__The data__.

# # #

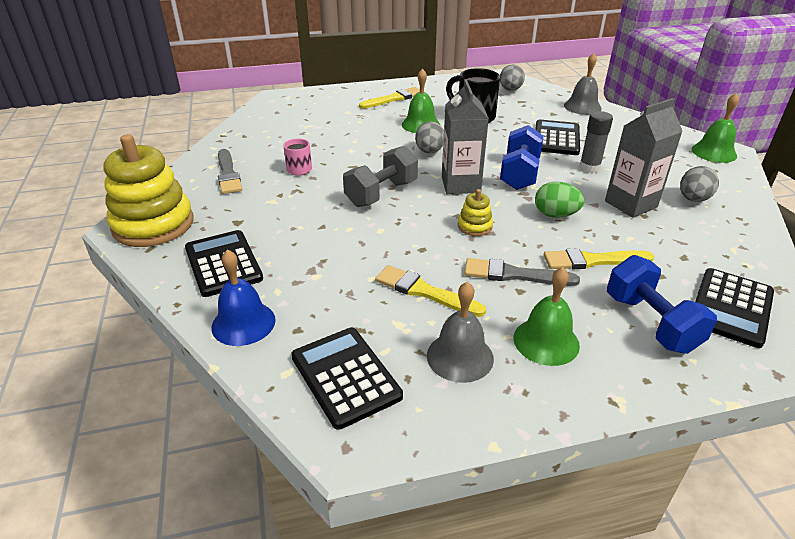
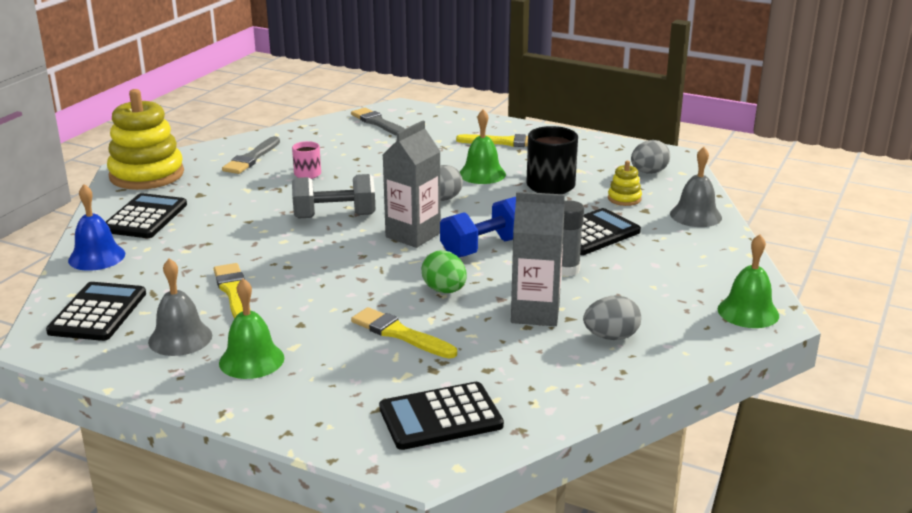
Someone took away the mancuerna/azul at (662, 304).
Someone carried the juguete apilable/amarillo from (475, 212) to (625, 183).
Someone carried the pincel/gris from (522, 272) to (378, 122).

# # #

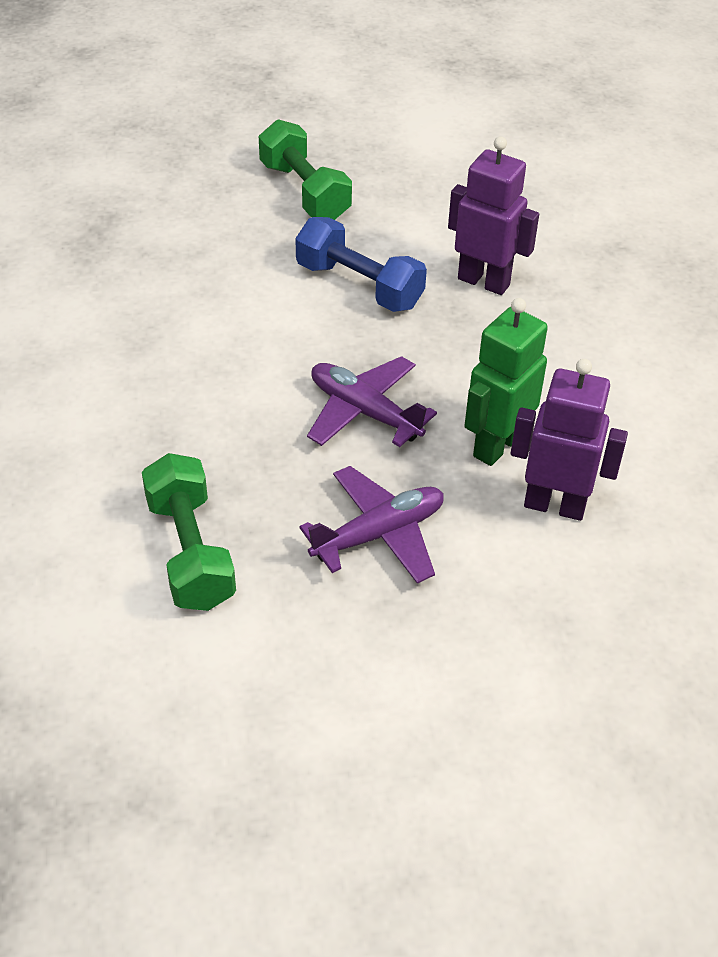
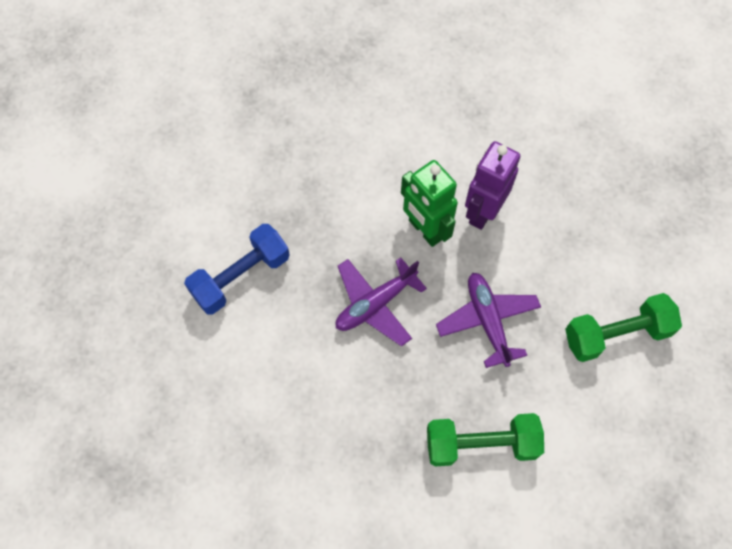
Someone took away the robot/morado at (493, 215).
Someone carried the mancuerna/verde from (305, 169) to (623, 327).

# # #

__What you are asked to do__.
Write down, word for word, the lines above from the one containing "Someone took away the robot/morado" through the one containing "Someone carried the mancuerna/verde", both ends included.

__Exercise response__.
Someone took away the robot/morado at (493, 215).
Someone carried the mancuerna/verde from (305, 169) to (623, 327).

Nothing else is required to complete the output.